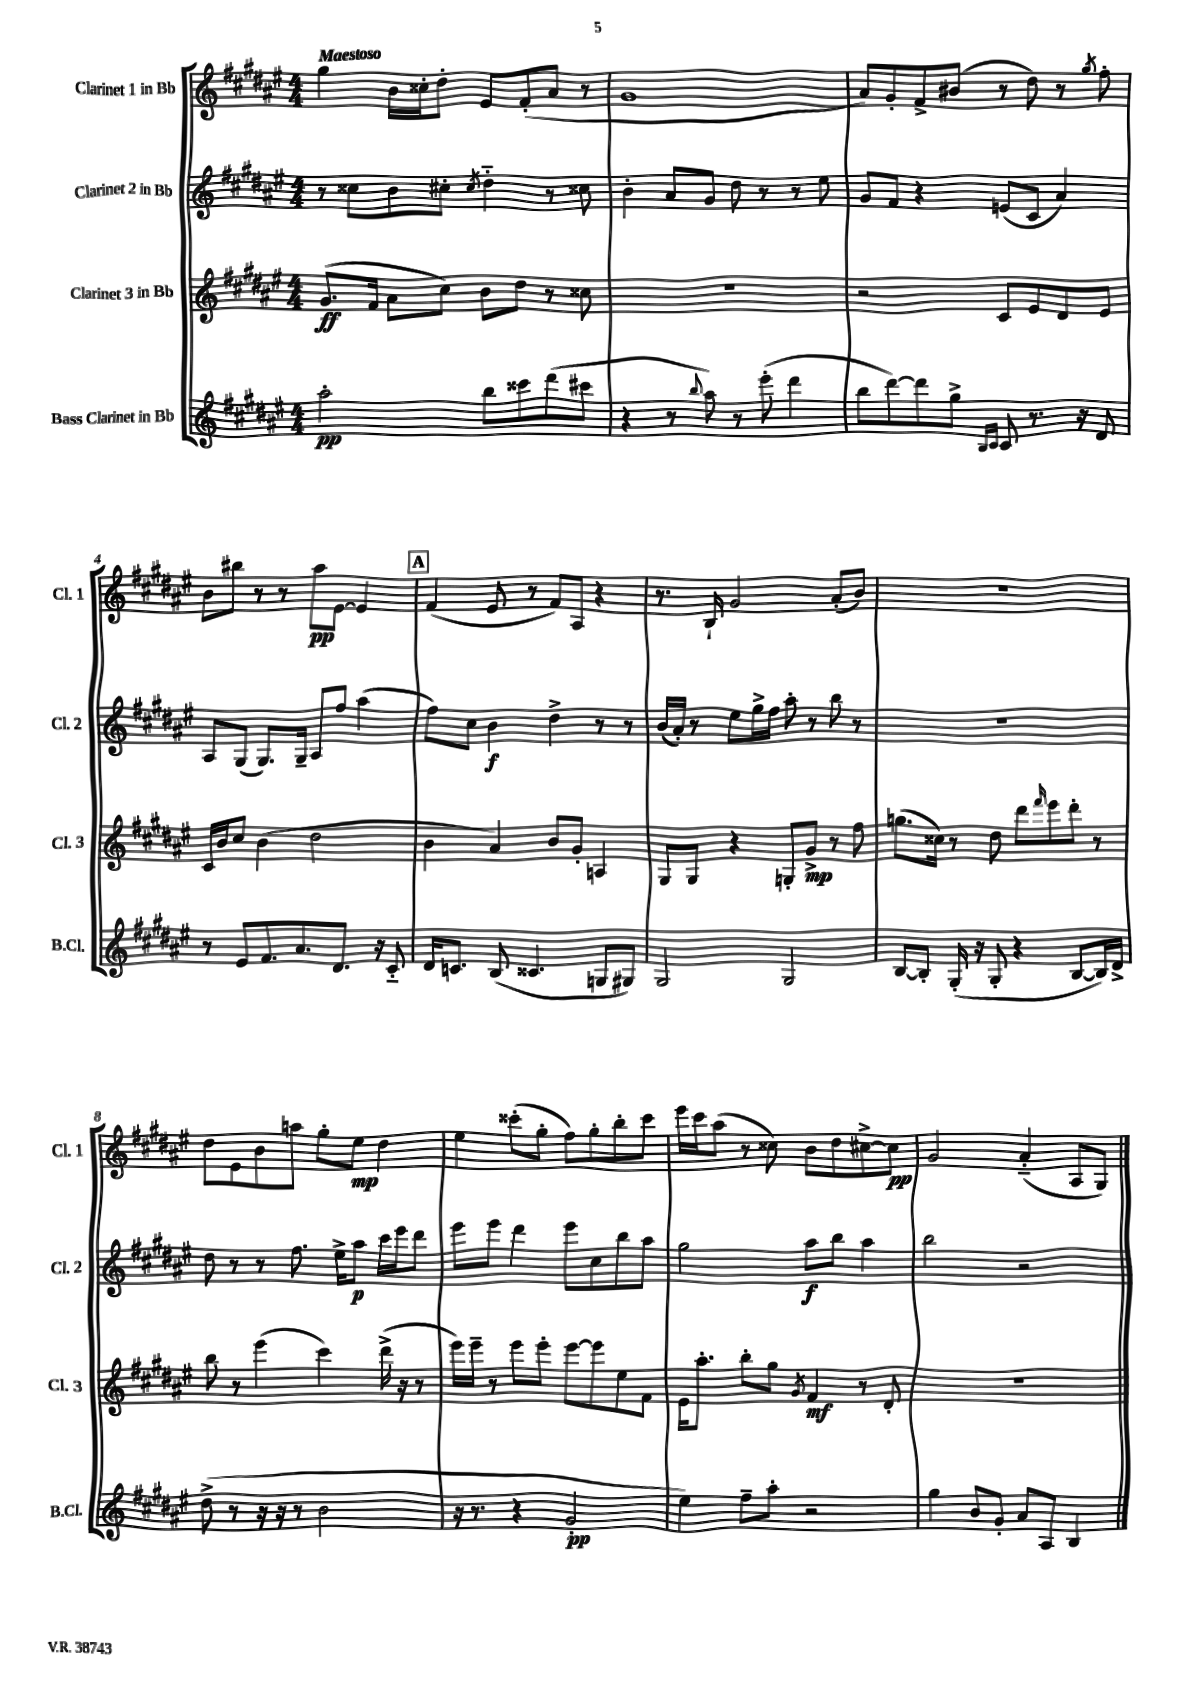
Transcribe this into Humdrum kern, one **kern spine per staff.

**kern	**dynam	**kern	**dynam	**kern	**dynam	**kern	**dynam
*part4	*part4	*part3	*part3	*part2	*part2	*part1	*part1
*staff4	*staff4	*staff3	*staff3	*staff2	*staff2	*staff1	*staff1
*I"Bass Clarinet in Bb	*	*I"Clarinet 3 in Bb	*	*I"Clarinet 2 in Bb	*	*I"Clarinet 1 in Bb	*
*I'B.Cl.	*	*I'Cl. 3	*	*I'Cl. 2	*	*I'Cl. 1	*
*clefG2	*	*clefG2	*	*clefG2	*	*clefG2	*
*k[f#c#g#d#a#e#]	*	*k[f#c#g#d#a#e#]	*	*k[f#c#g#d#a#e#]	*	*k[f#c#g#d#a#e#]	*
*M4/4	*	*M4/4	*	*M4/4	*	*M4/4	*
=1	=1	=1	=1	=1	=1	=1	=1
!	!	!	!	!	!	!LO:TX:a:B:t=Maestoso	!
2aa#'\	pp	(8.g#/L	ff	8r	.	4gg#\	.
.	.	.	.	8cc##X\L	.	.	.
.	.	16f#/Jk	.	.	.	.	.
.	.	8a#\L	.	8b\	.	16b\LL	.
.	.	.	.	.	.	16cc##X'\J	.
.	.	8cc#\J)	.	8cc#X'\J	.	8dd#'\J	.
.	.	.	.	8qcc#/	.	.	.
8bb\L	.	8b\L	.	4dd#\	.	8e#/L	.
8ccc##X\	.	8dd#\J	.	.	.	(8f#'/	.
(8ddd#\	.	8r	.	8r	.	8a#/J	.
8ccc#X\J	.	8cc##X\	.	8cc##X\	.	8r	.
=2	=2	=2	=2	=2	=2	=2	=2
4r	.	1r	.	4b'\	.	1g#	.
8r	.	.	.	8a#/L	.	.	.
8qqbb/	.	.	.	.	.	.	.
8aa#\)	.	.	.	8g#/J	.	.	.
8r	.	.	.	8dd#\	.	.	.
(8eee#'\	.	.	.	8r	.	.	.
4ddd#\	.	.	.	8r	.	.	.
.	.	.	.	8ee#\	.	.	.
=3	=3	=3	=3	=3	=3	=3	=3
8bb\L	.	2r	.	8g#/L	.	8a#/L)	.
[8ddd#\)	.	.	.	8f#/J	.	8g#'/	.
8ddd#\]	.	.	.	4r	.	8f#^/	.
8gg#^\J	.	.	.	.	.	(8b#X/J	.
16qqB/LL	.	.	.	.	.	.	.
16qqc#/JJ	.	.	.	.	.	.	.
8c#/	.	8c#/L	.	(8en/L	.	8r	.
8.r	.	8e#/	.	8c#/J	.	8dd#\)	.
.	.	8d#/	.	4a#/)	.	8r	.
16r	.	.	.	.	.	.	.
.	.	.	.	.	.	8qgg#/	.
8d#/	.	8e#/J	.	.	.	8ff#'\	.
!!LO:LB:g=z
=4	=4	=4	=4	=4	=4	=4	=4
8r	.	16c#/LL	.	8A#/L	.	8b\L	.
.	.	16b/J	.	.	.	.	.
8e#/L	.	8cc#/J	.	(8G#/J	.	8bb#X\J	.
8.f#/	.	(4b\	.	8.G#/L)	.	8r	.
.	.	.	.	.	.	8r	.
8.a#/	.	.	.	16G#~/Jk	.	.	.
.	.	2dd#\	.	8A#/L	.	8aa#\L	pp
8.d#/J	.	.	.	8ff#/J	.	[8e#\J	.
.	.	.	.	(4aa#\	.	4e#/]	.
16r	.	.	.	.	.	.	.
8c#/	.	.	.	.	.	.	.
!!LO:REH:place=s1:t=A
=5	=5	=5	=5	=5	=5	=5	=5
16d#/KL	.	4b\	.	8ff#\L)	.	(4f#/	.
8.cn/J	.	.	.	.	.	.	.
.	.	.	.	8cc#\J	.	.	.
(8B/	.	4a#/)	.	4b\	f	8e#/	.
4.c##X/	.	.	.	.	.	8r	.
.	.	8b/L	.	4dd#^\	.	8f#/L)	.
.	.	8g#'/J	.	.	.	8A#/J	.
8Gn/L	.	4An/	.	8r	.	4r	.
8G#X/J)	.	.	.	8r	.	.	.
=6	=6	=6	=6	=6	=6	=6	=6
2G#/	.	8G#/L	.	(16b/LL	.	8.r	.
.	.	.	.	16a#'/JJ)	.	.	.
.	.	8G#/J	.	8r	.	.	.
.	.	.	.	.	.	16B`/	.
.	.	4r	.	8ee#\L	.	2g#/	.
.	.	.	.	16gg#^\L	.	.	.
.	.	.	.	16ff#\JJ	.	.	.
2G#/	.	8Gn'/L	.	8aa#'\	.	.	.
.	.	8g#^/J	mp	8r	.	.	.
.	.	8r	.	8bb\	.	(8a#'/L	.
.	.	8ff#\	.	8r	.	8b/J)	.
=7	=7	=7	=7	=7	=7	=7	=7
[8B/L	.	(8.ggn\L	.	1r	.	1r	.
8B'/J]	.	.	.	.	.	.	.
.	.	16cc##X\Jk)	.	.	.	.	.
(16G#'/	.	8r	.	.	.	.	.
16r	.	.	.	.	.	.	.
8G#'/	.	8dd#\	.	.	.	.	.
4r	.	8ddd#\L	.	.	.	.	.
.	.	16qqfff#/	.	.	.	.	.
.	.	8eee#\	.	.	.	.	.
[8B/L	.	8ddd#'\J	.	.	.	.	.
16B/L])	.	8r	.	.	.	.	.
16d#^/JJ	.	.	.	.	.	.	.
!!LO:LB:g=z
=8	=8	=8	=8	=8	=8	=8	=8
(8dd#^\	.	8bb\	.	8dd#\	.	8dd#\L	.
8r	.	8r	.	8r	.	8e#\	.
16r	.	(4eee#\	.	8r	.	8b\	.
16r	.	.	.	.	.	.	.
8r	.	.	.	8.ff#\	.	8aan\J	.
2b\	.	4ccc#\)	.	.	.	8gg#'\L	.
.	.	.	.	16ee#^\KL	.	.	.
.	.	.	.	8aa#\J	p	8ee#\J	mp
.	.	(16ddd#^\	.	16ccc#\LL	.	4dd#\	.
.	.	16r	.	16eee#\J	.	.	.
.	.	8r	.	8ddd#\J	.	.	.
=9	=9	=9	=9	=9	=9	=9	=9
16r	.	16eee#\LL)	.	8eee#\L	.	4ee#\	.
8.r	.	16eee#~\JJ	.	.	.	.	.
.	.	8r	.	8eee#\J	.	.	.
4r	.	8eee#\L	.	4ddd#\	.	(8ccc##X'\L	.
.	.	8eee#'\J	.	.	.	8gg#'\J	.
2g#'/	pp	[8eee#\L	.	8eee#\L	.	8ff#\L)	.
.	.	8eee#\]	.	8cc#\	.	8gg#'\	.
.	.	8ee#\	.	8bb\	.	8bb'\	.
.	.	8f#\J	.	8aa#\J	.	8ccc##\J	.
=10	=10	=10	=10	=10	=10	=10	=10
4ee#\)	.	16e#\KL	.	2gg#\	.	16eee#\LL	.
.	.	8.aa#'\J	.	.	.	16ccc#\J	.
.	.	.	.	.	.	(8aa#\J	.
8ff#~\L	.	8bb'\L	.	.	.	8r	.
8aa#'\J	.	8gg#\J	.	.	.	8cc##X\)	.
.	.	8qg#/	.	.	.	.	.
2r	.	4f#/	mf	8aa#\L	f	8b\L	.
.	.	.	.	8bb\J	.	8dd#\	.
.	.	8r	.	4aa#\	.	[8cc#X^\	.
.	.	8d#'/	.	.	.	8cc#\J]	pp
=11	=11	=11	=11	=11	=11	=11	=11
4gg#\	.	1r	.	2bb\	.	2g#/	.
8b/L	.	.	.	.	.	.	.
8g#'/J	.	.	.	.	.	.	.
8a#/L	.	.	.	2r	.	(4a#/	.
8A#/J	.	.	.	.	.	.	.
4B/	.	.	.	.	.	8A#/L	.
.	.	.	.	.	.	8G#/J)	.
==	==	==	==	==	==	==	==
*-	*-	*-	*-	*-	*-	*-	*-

********

• Direction: How many lines in the entries above contain the string "kern"? Give only the number.

• Result: 2